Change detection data

☆ ☆ ☆

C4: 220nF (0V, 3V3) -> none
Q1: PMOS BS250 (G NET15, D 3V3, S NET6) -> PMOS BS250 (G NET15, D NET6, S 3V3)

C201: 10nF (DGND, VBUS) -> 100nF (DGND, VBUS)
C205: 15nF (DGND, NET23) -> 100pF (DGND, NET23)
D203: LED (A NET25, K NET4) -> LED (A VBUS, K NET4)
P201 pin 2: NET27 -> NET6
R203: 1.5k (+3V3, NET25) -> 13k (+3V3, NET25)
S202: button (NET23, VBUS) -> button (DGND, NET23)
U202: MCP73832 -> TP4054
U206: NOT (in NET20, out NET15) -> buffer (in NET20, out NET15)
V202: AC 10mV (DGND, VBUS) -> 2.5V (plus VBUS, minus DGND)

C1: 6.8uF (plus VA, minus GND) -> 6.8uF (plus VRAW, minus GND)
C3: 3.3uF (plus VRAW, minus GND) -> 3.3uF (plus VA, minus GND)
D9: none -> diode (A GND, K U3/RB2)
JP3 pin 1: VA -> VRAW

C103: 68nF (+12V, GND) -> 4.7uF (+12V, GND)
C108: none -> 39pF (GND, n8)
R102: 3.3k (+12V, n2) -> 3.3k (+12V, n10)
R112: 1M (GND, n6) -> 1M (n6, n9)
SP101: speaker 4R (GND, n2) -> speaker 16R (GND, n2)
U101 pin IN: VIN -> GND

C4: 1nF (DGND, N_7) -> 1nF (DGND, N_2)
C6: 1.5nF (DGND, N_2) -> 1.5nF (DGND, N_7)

☆ ☆ ☆

ASSIGNED TASK - The lines beginning with the one that holds "C103: 68nF (+12V, GND) -> 4.7uF (+12V, GND)" and ending with the last line of the data above are to be reproduced exactly, and nothing else.

RESPONSE TO THE EXERCISE -
C103: 68nF (+12V, GND) -> 4.7uF (+12V, GND)
C108: none -> 39pF (GND, n8)
R102: 3.3k (+12V, n2) -> 3.3k (+12V, n10)
R112: 1M (GND, n6) -> 1M (n6, n9)
SP101: speaker 4R (GND, n2) -> speaker 16R (GND, n2)
U101 pin IN: VIN -> GND

C4: 1nF (DGND, N_7) -> 1nF (DGND, N_2)
C6: 1.5nF (DGND, N_2) -> 1.5nF (DGND, N_7)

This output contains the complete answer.